== WHAT THE TASK REQUIRES ==
Search the data for the string "berry", and report each line where it is found.

== EXERCISE DATA ==
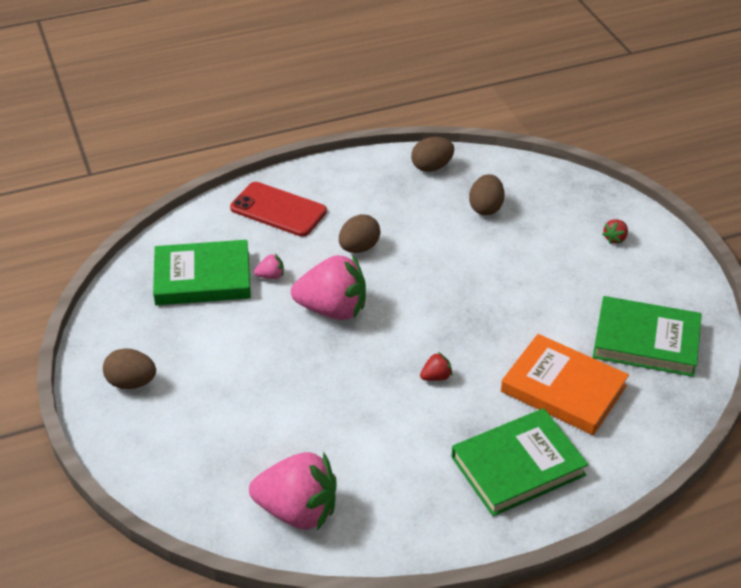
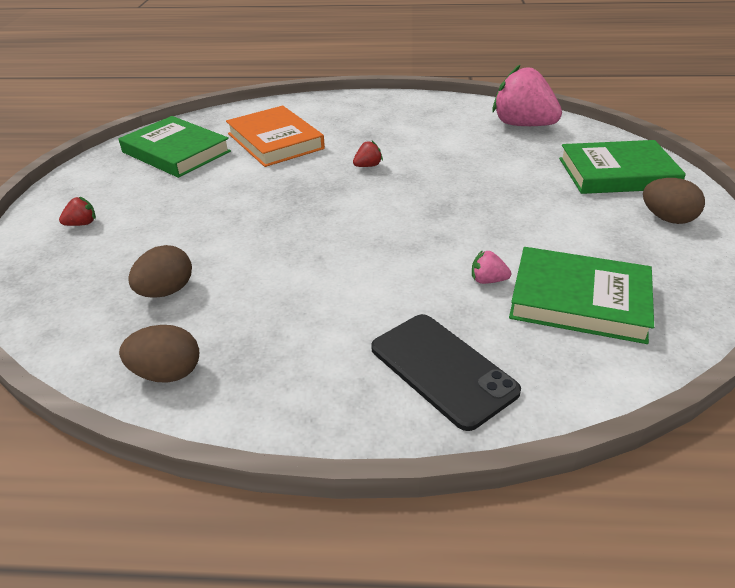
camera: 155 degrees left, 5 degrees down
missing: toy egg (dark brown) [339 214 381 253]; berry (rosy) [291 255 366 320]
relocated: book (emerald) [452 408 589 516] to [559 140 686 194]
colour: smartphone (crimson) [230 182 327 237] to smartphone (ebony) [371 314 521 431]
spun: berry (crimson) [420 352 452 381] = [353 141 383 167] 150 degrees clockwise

== EXERCISE SOLUTION ==
missing: toy egg (dark brown) [339 214 381 253]; berry (rosy) [291 255 366 320]
spun: berry (crimson) [420 352 452 381] = [353 141 383 167] 150 degrees clockwise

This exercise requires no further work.